- Exercise brief
Go through the data below. List every line that holds the word "slope".

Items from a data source
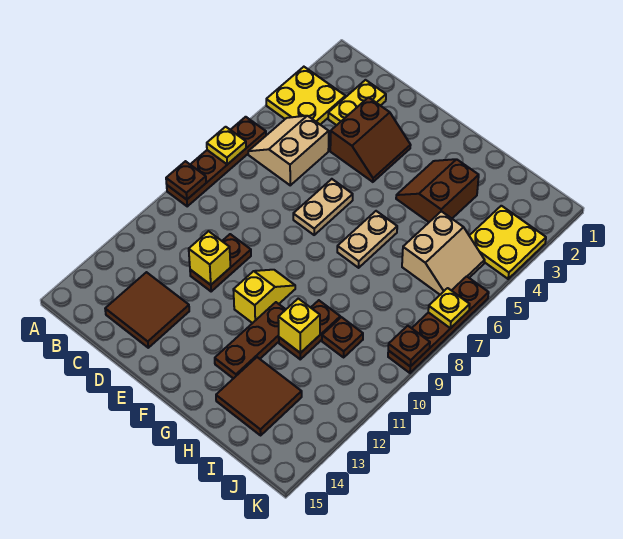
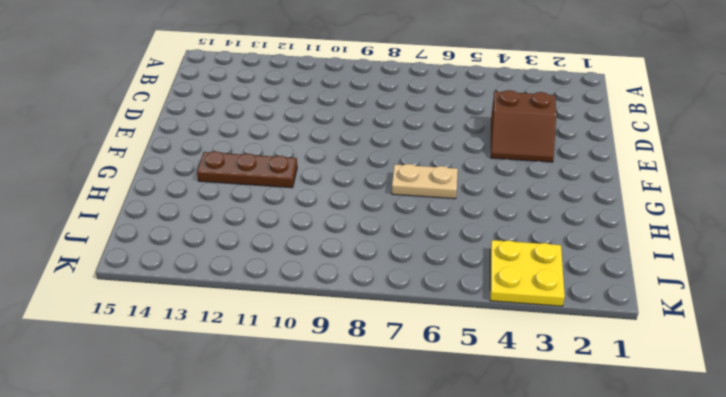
none -> yellow plate A3:B4 level 1
none -> brown plate A6:A9 level 1
none -> tan slope B5:C6 level 1 top C

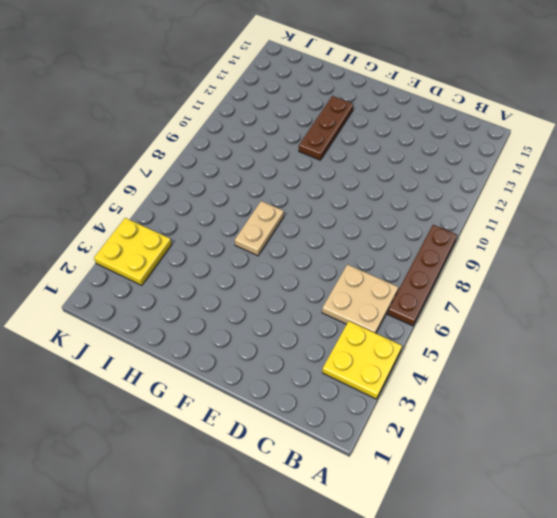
tan plate B5:C6 level 1 -> tan slope B5:C6 level 1 top C
none -> yellow plate C2:C3 level 1
none -> brown tile C13:D14 level 1
none -> brown slope D3:E4 level 1 top D

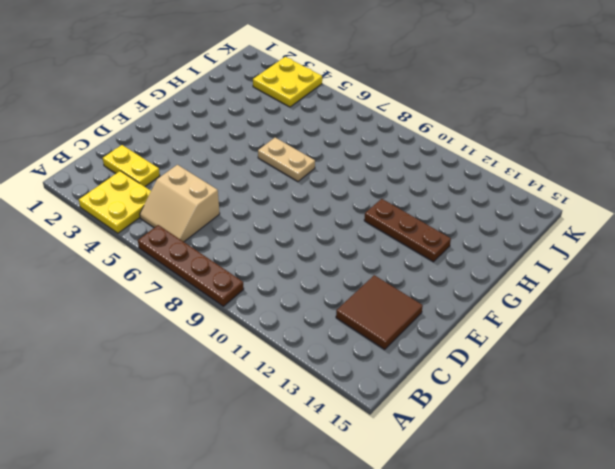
none -> brown slope D3:E4 level 1 top D
none -> brown plate D10:D11 level 1
none -> tan plate E6:E7 level 1

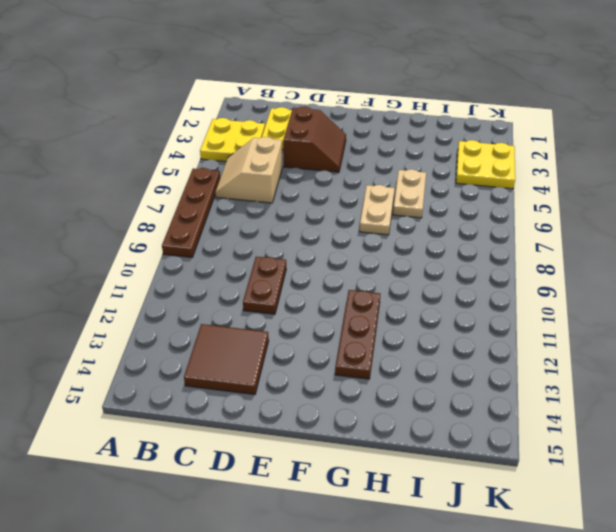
tan plate H5:H6 level 1 -> tan plate E6:E7 level 1
none -> yellow slope F10:F11 level 1 top 11
none -> brown slope G3:H4 level 1 top H
none -> brown plate H10:H11 level 1

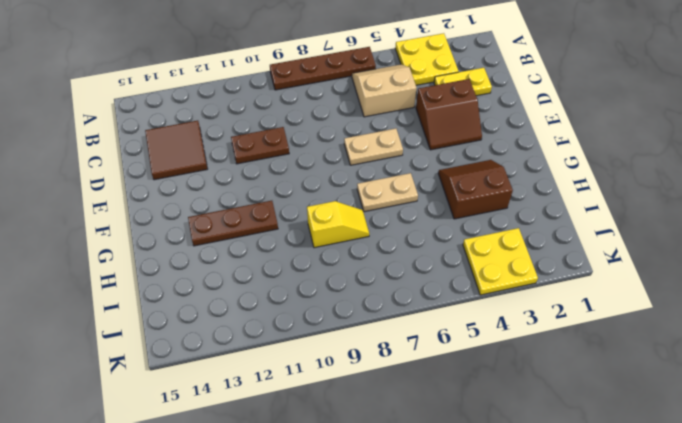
yellow slope H8:H9 level 1 top 9 -> yellow slope F10:F11 level 1 top 11
none -> brown plate H10:H11 level 1
none -> brown tile H13:I14 level 1
none -> tan slope I5:J6 level 1 top I

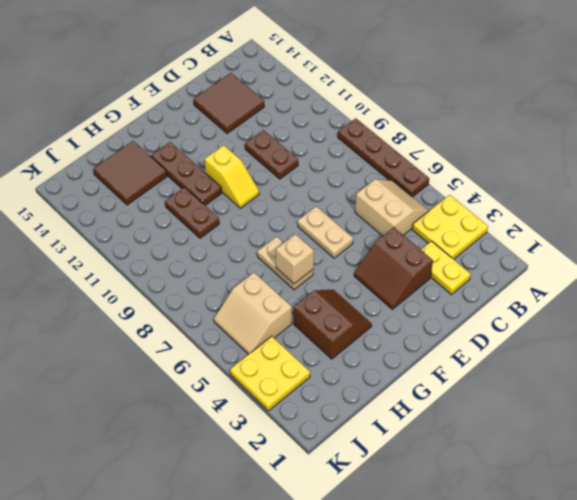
tan brick G6 level 2 -> none
none -> brown plate I10 level 1
none -> brown plate K6:K9 level 1
none -> yellow plate A7 level 2

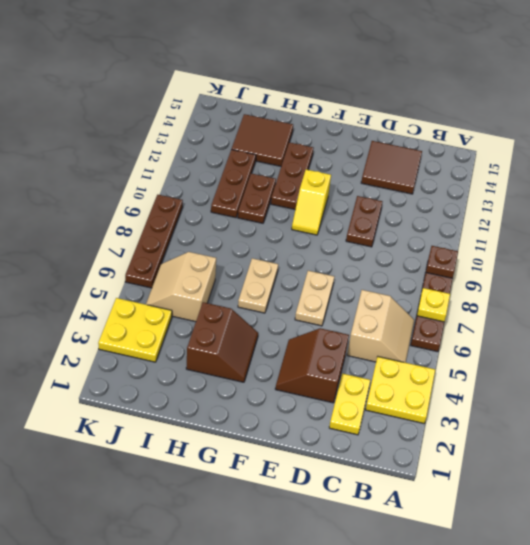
brown plate I10:I12 level 1 -> brown plate I10 level 1
none -> yellow brick D11 level 2
none -> yellow brick H11 level 2
none -> yellow plate K7 level 2

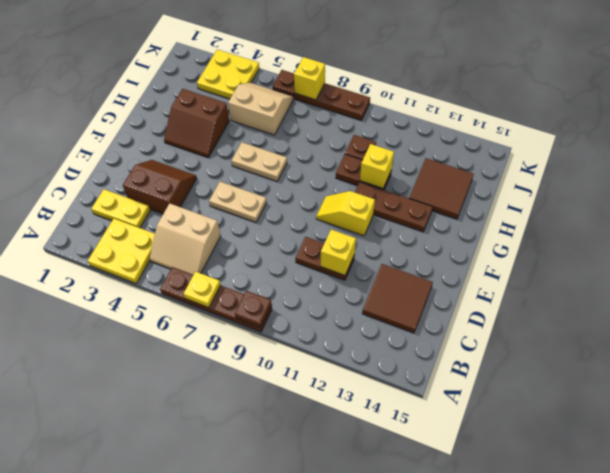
yellow brick K7 level 2 -> yellow plate K7 level 2
none -> brown plate K9 level 2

- Task answer
none -> tan slope B5:C6 level 1 top C
tan plate B5:C6 level 1 -> tan slope B5:C6 level 1 top C
none -> brown slope D3:E4 level 1 top D
none -> brown slope D3:E4 level 1 top D
none -> yellow slope F10:F11 level 1 top 11
none -> brown slope G3:H4 level 1 top H
yellow slope H8:H9 level 1 top 9 -> yellow slope F10:F11 level 1 top 11
none -> tan slope I5:J6 level 1 top I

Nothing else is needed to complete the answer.